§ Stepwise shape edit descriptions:
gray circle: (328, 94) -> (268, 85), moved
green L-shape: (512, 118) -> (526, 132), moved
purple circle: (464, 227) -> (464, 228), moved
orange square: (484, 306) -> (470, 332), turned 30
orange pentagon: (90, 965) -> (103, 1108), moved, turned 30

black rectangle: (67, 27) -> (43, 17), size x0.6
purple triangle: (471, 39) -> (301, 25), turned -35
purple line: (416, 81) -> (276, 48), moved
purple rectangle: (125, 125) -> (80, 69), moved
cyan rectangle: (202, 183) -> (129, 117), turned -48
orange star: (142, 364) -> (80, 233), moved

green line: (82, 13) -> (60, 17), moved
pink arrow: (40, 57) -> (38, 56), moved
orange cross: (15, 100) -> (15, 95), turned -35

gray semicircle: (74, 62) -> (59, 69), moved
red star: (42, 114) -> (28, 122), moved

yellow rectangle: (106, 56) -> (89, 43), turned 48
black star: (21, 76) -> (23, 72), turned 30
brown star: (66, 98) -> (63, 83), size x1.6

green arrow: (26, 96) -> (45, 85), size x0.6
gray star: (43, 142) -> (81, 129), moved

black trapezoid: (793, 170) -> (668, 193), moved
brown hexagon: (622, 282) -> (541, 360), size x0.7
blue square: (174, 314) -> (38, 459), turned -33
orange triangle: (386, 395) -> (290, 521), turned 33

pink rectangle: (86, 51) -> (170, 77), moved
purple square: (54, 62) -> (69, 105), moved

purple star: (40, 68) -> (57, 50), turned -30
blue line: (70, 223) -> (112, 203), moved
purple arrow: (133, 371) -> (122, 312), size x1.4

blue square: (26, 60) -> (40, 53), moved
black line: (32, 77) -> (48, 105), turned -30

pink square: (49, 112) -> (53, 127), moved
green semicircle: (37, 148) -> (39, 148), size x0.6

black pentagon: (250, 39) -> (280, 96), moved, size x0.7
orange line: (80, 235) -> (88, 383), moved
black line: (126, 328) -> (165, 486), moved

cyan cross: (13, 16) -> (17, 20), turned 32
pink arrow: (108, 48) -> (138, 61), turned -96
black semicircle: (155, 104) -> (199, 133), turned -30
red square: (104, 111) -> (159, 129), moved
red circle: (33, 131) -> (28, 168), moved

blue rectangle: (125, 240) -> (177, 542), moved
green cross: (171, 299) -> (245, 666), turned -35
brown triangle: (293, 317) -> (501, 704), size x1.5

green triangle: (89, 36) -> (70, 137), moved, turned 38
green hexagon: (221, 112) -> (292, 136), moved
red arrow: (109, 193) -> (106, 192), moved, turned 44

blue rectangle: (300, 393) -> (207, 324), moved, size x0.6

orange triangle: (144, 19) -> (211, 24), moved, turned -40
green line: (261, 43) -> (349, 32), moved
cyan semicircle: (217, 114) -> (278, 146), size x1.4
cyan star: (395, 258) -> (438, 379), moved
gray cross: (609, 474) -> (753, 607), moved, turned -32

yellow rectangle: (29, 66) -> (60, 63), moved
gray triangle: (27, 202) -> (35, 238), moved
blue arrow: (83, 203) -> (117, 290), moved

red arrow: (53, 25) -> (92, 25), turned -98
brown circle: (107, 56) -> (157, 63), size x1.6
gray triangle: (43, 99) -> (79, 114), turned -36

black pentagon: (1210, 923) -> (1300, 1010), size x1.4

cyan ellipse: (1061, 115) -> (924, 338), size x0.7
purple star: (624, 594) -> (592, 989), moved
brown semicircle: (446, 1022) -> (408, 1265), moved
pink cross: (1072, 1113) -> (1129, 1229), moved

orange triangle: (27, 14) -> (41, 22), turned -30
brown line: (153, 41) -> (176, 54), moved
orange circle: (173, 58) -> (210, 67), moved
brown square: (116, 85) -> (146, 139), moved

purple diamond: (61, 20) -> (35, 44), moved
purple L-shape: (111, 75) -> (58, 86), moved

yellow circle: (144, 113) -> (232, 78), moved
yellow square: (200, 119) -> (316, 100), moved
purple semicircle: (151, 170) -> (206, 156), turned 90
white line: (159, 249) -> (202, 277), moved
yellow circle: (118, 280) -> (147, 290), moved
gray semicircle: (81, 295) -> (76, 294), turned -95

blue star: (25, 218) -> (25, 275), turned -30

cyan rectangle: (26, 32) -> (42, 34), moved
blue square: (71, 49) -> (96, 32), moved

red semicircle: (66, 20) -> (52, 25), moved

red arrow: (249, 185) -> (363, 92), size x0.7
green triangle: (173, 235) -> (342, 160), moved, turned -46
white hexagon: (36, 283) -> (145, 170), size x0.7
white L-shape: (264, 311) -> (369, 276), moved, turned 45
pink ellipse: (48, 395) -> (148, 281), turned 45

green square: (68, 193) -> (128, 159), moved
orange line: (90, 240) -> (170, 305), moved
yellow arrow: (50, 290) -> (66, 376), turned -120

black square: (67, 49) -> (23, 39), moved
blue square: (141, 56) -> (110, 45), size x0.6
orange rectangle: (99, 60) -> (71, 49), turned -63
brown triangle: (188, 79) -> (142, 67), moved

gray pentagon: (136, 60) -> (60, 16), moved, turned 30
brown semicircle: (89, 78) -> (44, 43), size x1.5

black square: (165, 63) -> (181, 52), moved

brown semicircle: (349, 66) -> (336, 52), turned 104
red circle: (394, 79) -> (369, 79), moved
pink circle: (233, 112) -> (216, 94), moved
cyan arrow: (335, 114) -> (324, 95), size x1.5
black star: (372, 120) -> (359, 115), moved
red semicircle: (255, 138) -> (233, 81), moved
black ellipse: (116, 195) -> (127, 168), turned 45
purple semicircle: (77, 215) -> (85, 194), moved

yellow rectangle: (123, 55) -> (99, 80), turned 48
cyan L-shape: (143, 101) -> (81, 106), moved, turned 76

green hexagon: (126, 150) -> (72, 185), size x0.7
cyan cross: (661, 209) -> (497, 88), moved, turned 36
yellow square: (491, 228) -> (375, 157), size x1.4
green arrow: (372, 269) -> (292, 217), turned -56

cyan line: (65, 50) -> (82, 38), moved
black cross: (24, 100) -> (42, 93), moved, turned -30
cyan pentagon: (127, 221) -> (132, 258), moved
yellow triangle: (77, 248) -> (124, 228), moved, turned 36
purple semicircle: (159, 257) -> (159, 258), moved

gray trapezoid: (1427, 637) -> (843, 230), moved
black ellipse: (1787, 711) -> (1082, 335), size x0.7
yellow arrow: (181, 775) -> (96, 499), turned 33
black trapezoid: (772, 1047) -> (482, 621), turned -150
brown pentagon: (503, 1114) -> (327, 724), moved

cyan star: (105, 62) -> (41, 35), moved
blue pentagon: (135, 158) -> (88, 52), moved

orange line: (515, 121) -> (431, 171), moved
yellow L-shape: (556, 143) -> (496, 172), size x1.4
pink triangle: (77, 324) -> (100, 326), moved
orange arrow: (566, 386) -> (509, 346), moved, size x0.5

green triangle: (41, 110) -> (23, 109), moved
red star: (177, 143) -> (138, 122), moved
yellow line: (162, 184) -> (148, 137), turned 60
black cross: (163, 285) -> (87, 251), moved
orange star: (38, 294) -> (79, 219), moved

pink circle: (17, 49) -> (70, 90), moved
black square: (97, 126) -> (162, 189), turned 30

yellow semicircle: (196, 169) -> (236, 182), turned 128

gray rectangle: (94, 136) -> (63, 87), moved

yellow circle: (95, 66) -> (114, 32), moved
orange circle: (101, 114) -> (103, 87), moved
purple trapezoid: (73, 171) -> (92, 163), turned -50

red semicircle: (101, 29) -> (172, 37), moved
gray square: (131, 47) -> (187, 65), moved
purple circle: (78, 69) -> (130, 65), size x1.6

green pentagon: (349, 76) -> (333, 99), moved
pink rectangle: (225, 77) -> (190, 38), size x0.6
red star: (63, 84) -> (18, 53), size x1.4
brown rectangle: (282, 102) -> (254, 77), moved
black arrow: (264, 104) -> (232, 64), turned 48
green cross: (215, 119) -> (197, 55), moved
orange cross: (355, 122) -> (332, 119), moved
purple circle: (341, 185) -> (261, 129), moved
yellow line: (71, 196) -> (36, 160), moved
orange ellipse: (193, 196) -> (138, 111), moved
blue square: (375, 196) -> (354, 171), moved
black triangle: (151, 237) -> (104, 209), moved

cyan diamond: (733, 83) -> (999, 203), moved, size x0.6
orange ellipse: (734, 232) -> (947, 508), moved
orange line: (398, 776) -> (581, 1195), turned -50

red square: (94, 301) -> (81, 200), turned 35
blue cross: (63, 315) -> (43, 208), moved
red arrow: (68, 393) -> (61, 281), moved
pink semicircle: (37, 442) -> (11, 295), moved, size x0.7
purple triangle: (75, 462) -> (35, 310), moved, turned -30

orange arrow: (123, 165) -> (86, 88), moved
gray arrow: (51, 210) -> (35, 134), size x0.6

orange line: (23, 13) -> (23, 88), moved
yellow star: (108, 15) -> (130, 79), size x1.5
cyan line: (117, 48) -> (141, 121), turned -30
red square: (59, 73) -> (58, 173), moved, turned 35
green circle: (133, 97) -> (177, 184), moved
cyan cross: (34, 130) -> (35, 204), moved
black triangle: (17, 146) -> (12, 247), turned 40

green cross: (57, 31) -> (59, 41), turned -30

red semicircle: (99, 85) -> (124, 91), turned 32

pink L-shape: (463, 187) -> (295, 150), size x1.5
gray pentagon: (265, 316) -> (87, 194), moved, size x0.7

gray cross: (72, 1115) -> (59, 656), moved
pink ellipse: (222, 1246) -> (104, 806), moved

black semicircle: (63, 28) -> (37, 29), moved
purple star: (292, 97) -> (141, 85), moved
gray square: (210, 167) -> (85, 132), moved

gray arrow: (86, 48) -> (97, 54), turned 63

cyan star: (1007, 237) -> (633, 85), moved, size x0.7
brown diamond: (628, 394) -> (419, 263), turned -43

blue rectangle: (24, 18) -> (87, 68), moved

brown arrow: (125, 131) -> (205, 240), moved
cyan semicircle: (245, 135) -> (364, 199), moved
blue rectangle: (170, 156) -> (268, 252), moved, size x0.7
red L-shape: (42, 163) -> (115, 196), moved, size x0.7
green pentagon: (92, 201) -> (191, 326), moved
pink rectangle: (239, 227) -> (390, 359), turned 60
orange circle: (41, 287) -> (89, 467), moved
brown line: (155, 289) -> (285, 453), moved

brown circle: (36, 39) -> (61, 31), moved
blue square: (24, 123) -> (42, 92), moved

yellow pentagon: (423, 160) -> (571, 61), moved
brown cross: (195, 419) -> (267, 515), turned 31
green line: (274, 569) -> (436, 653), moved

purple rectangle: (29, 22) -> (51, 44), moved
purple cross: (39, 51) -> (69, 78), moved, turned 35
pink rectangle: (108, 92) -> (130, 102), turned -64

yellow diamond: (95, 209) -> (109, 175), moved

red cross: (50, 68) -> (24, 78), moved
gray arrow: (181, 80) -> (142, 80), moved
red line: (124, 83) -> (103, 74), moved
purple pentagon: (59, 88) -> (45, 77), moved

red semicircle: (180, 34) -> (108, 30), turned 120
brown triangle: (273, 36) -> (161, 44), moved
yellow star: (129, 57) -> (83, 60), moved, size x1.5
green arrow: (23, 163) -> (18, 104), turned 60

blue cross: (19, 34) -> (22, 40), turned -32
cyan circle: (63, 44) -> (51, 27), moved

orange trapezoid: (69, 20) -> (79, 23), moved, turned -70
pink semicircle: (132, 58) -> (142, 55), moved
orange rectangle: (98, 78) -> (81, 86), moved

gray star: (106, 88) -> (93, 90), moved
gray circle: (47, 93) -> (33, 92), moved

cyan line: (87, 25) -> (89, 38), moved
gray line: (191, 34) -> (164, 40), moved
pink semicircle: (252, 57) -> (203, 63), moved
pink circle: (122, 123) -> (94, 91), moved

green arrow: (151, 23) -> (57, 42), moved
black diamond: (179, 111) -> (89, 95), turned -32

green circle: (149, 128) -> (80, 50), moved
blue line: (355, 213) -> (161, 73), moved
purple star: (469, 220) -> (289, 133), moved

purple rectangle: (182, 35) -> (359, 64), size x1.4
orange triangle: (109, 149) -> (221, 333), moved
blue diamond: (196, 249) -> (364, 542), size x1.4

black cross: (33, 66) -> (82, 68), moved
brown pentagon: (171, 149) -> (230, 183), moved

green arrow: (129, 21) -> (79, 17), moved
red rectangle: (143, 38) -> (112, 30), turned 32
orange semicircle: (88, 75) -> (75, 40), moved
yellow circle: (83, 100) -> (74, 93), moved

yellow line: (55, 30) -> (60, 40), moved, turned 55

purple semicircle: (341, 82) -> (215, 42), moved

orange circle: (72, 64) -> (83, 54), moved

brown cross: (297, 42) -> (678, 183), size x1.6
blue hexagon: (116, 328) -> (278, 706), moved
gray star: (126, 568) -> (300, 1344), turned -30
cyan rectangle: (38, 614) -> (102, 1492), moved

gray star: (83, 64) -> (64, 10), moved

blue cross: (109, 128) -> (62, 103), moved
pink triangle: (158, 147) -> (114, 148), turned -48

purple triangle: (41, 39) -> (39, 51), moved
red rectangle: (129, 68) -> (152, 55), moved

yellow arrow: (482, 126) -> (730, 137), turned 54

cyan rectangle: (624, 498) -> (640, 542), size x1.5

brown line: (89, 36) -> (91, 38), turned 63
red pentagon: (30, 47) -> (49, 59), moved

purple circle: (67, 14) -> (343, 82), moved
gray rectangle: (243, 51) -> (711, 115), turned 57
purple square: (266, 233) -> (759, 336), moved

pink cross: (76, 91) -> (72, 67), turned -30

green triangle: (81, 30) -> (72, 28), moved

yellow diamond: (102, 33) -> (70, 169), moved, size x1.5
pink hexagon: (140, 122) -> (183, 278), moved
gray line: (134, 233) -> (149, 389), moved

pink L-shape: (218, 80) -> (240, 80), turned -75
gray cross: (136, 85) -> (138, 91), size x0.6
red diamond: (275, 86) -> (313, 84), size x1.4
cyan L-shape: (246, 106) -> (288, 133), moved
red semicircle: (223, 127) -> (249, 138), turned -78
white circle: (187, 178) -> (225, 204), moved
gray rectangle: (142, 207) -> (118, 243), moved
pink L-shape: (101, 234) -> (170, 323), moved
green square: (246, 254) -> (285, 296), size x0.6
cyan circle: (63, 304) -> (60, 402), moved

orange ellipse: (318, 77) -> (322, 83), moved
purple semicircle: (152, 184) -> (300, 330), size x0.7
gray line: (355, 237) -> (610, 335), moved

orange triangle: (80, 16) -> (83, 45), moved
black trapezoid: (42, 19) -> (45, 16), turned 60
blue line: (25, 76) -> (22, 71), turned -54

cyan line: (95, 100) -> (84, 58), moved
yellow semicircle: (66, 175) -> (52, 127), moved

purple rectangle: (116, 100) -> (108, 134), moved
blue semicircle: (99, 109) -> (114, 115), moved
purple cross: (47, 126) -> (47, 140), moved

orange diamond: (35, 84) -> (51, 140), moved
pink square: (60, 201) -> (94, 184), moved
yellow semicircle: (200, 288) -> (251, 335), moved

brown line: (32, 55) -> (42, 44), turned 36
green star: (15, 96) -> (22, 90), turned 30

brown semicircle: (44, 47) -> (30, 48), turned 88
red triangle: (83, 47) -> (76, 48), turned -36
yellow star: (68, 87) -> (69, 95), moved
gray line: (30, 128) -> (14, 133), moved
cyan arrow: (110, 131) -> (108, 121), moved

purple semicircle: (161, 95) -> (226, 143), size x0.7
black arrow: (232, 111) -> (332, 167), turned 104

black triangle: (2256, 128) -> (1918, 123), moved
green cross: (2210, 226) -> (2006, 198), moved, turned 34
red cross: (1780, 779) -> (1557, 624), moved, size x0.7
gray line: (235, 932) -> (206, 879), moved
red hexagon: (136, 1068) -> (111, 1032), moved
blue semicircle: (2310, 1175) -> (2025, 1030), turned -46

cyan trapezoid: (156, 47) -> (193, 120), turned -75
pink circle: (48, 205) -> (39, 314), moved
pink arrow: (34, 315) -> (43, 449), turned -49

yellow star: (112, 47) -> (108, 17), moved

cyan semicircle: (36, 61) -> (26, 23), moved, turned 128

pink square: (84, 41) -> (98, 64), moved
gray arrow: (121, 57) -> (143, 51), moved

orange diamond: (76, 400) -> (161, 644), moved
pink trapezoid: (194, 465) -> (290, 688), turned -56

§ Task item: Exactly the lines above from the one with "orange circle: (173, 58) -> (210, 67), moved" to the one with "green arrow: (372, 269)", both included, are to be quoted; leave the rest out.

§ Result of the task:
orange circle: (173, 58) -> (210, 67), moved
brown square: (116, 85) -> (146, 139), moved

purple diamond: (61, 20) -> (35, 44), moved
purple L-shape: (111, 75) -> (58, 86), moved

yellow circle: (144, 113) -> (232, 78), moved
yellow square: (200, 119) -> (316, 100), moved
purple semicircle: (151, 170) -> (206, 156), turned 90
white line: (159, 249) -> (202, 277), moved
yellow circle: (118, 280) -> (147, 290), moved
gray semicircle: (81, 295) -> (76, 294), turned -95

blue star: (25, 218) -> (25, 275), turned -30

cyan rectangle: (26, 32) -> (42, 34), moved
blue square: (71, 49) -> (96, 32), moved

red semicircle: (66, 20) -> (52, 25), moved

red arrow: (249, 185) -> (363, 92), size x0.7
green triangle: (173, 235) -> (342, 160), moved, turned -46
white hexagon: (36, 283) -> (145, 170), size x0.7
white L-shape: (264, 311) -> (369, 276), moved, turned 45
pink ellipse: (48, 395) -> (148, 281), turned 45

green square: (68, 193) -> (128, 159), moved
orange line: (90, 240) -> (170, 305), moved
yellow arrow: (50, 290) -> (66, 376), turned -120

black square: (67, 49) -> (23, 39), moved
blue square: (141, 56) -> (110, 45), size x0.6
orange rectangle: (99, 60) -> (71, 49), turned -63
brown triangle: (188, 79) -> (142, 67), moved

gray pentagon: (136, 60) -> (60, 16), moved, turned 30
brown semicircle: (89, 78) -> (44, 43), size x1.5

black square: (165, 63) -> (181, 52), moved

brown semicircle: (349, 66) -> (336, 52), turned 104
red circle: (394, 79) -> (369, 79), moved
pink circle: (233, 112) -> (216, 94), moved
cyan arrow: (335, 114) -> (324, 95), size x1.5
black star: (372, 120) -> (359, 115), moved
red semicircle: (255, 138) -> (233, 81), moved
black ellipse: (116, 195) -> (127, 168), turned 45
purple semicircle: (77, 215) -> (85, 194), moved

yellow rectangle: (123, 55) -> (99, 80), turned 48
cyan L-shape: (143, 101) -> (81, 106), moved, turned 76

green hexagon: (126, 150) -> (72, 185), size x0.7
cyan cross: (661, 209) -> (497, 88), moved, turned 36
yellow square: (491, 228) -> (375, 157), size x1.4
green arrow: (372, 269) -> (292, 217), turned -56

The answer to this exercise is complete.